=== What is required ===
Please restate the material below word for word, from the first line through the one that contains "recolor | pera", inclusive.

=== Data to use ===
*** Block opens ***

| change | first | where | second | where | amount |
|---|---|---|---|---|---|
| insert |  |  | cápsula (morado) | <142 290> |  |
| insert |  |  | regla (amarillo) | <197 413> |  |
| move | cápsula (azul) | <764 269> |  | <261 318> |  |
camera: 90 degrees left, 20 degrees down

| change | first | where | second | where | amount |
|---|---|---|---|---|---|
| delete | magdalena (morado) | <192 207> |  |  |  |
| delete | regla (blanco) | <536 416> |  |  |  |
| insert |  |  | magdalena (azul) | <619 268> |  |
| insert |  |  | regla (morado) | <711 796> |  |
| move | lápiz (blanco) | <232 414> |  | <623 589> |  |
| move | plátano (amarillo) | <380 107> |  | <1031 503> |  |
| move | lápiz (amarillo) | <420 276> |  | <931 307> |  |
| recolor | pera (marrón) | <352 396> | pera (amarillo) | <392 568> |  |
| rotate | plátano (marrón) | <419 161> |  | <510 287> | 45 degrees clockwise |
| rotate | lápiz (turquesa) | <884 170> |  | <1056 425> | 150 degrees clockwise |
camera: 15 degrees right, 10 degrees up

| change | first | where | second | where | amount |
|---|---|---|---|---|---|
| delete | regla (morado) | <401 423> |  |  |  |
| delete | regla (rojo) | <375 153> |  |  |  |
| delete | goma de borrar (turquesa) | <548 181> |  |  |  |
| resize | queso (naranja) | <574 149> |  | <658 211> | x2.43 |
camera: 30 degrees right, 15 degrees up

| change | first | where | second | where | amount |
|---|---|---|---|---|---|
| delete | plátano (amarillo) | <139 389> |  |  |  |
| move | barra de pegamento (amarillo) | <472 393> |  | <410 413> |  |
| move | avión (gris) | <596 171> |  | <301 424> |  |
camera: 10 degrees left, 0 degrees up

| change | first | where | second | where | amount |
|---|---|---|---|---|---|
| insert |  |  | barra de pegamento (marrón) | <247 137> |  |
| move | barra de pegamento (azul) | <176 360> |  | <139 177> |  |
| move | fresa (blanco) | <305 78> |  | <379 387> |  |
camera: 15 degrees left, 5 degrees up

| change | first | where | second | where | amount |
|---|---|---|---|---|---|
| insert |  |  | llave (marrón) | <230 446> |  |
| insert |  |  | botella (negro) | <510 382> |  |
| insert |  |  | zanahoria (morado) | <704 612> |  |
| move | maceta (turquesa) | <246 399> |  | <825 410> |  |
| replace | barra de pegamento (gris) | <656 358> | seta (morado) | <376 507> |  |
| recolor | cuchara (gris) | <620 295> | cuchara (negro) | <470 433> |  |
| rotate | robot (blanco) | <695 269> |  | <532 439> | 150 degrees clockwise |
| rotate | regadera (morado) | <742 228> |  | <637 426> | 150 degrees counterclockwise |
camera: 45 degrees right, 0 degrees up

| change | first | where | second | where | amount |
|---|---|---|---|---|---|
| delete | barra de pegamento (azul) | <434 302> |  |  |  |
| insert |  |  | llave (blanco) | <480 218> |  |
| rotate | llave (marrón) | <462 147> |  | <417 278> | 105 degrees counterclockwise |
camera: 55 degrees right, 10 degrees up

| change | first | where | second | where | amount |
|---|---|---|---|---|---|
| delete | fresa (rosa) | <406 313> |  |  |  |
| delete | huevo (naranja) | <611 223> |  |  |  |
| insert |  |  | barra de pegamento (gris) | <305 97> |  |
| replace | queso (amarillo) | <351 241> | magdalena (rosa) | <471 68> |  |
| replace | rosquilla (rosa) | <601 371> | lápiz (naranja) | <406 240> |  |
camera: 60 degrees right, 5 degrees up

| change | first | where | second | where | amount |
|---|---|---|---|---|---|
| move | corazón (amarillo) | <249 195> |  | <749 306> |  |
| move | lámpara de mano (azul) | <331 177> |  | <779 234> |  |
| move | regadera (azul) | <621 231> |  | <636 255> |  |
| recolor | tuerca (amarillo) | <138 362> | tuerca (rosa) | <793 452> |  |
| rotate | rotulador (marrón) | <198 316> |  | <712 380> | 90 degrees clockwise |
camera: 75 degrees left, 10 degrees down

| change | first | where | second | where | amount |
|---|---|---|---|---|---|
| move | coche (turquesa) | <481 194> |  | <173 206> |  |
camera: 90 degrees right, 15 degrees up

*** Block closes ***

=== Output for this task ===
| change | first | where | second | where | amount |
|---|---|---|---|---|---|
| insert |  |  | cápsula (morado) | <142 290> |  |
| insert |  |  | regla (amarillo) | <197 413> |  |
| move | cápsula (azul) | <764 269> |  | <261 318> |  |
camera: 90 degrees left, 20 degrees down

| change | first | where | second | where | amount |
|---|---|---|---|---|---|
| delete | magdalena (morado) | <192 207> |  |  |  |
| delete | regla (blanco) | <536 416> |  |  |  |
| insert |  |  | magdalena (azul) | <619 268> |  |
| insert |  |  | regla (morado) | <711 796> |  |
| move | lápiz (blanco) | <232 414> |  | <623 589> |  |
| move | plátano (amarillo) | <380 107> |  | <1031 503> |  |
| move | lápiz (amarillo) | <420 276> |  | <931 307> |  |
| recolor | pera (marrón) | <352 396> | pera (amarillo) | <392 568> |  |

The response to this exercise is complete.